Task to complete |
Print every row below word for word, leaving out the picture lines.
####################
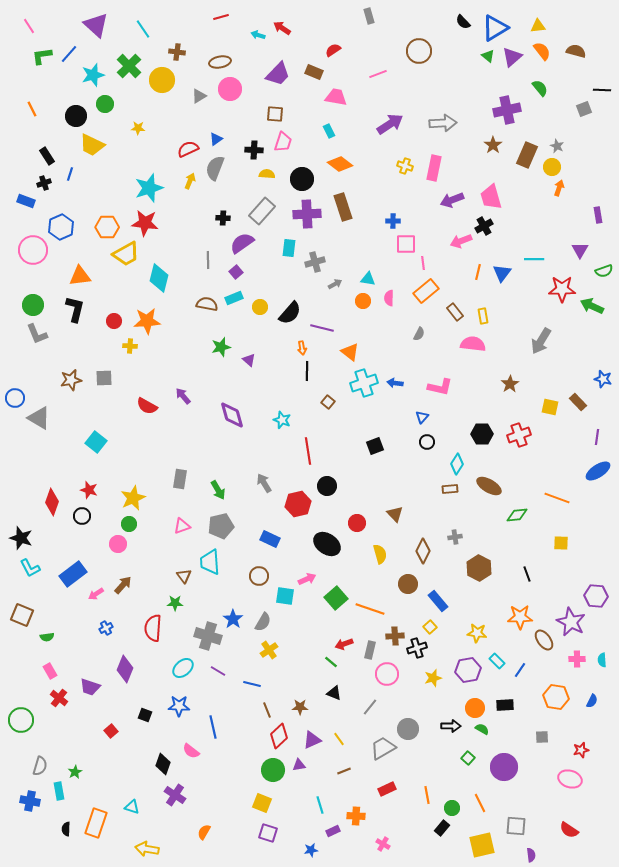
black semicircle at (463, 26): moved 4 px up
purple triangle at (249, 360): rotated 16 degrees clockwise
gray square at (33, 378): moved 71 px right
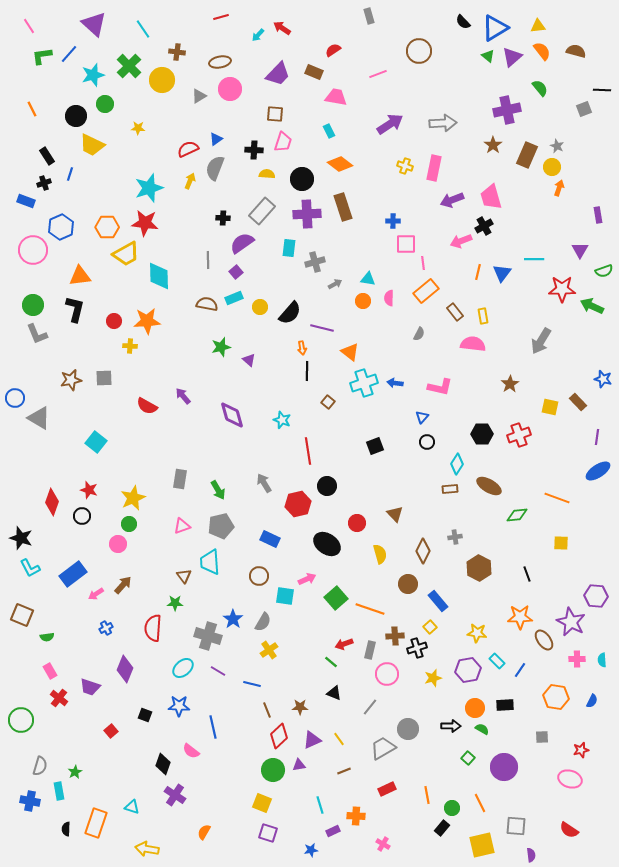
purple triangle at (96, 25): moved 2 px left, 1 px up
cyan arrow at (258, 35): rotated 64 degrees counterclockwise
cyan diamond at (159, 278): moved 2 px up; rotated 16 degrees counterclockwise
####################
Response |
black semicircle at (463, 26): moved 4 px up
purple triangle at (249, 360): rotated 16 degrees clockwise
gray square at (33, 378): moved 71 px right
purple triangle at (96, 25): moved 2 px left, 1 px up
cyan arrow at (258, 35): rotated 64 degrees counterclockwise
cyan diamond at (159, 278): moved 2 px up; rotated 16 degrees counterclockwise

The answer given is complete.